Aim of the exercise:
Write out, exactly and in full, the line where "type=added; after=tambour [rouge];" appears together with all lines that follow it in the entries below. Do not include pictures.

Supplied information:
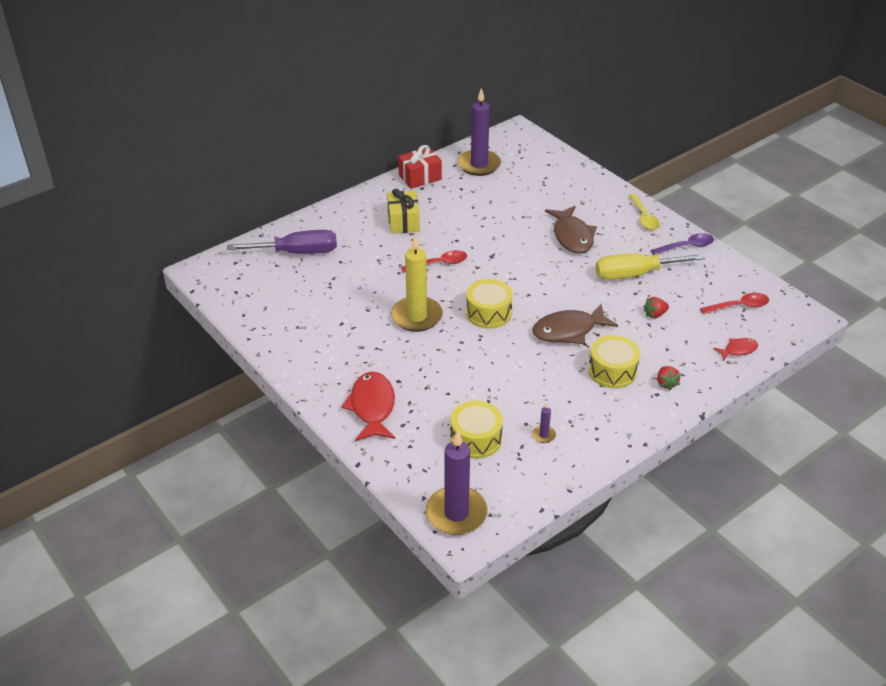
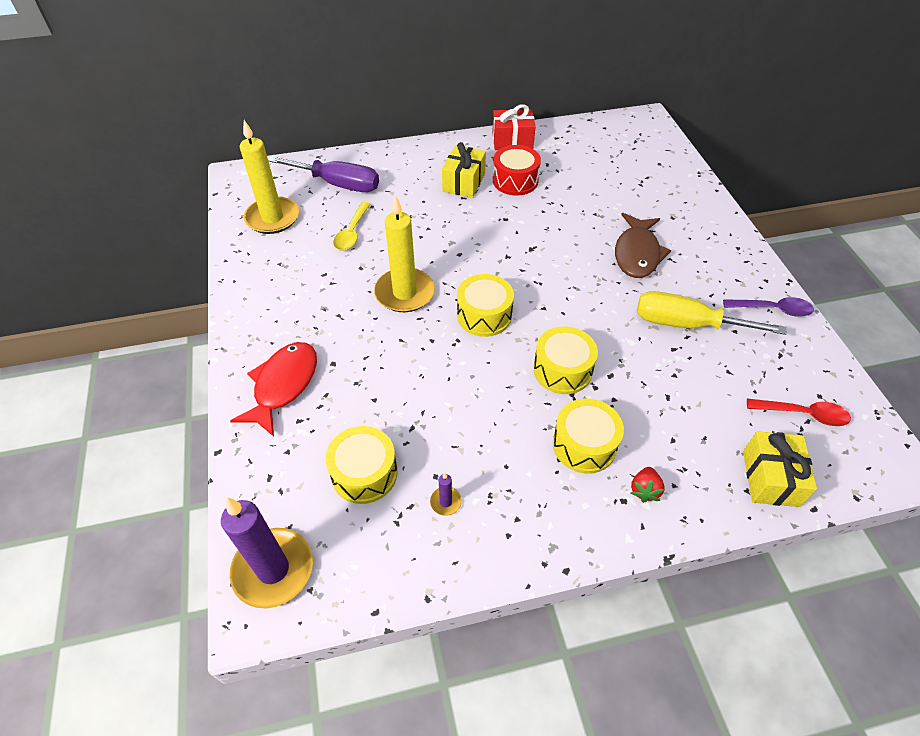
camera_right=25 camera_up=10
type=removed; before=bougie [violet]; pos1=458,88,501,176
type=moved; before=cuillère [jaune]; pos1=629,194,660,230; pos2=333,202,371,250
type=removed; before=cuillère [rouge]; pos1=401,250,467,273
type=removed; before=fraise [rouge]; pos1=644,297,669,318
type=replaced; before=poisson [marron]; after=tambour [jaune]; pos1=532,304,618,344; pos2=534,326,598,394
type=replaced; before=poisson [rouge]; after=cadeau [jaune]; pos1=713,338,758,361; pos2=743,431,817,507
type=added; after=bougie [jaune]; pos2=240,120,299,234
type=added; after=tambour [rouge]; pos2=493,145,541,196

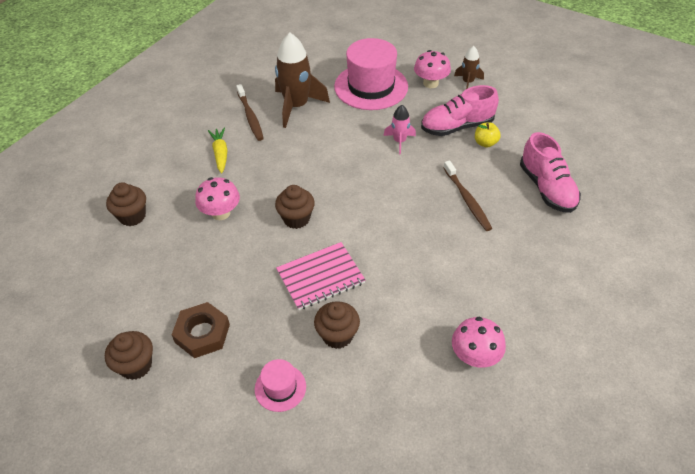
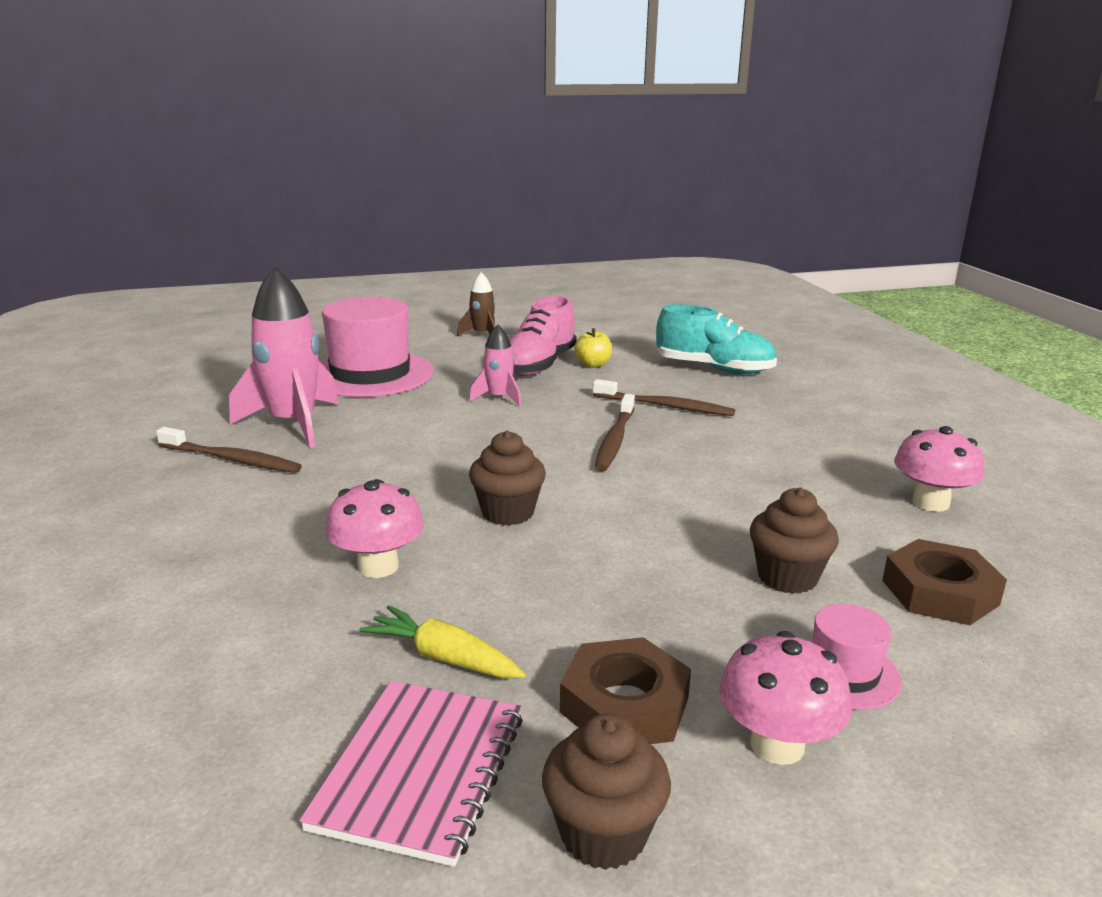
camera_right=-50 camera_up=-25
type=recoloured; before=fusée [marron]; after=fusée [rose]; pos1=275,33,330,128; pos2=229,267,339,448
type=moved; before=champignon [rose]; pos1=414,50,451,88; pos2=719,631,851,765
type=moved; before=carotte [jaune]; pos1=208,128,227,173; pos2=360,605,526,678
type=recoloured; before=chaussure [rose]; after=chaussure [turquoise]; pos1=520,132,581,213; pos2=656,304,777,374
type=removed; before=muffin [marron]; pos1=106,183,146,226
type=moved; before=carnet [rose]; pos1=276,242,365,310; pos2=299,681,523,867
type=added; after=brosse à dents [marron]; pos2=595,394,635,471
type=added; after=écrou [marron]; pos2=882,539,1007,625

Written solution:
type=added; after=tambour [rouge]; pos2=493,145,541,196

camera_right=-50 camera_up=-25
type=recoloured; before=fusée [marron]; after=fusée [rose]; pos1=275,33,330,128; pos2=229,267,339,448
type=moved; before=champignon [rose]; pos1=414,50,451,88; pos2=719,631,851,765
type=moved; before=carotte [jaune]; pos1=208,128,227,173; pos2=360,605,526,678
type=recoloured; before=chaussure [rose]; after=chaussure [turquoise]; pos1=520,132,581,213; pos2=656,304,777,374
type=removed; before=muffin [marron]; pos1=106,183,146,226
type=moved; before=carnet [rose]; pos1=276,242,365,310; pos2=299,681,523,867
type=added; after=brosse à dents [marron]; pos2=595,394,635,471
type=added; after=écrou [marron]; pos2=882,539,1007,625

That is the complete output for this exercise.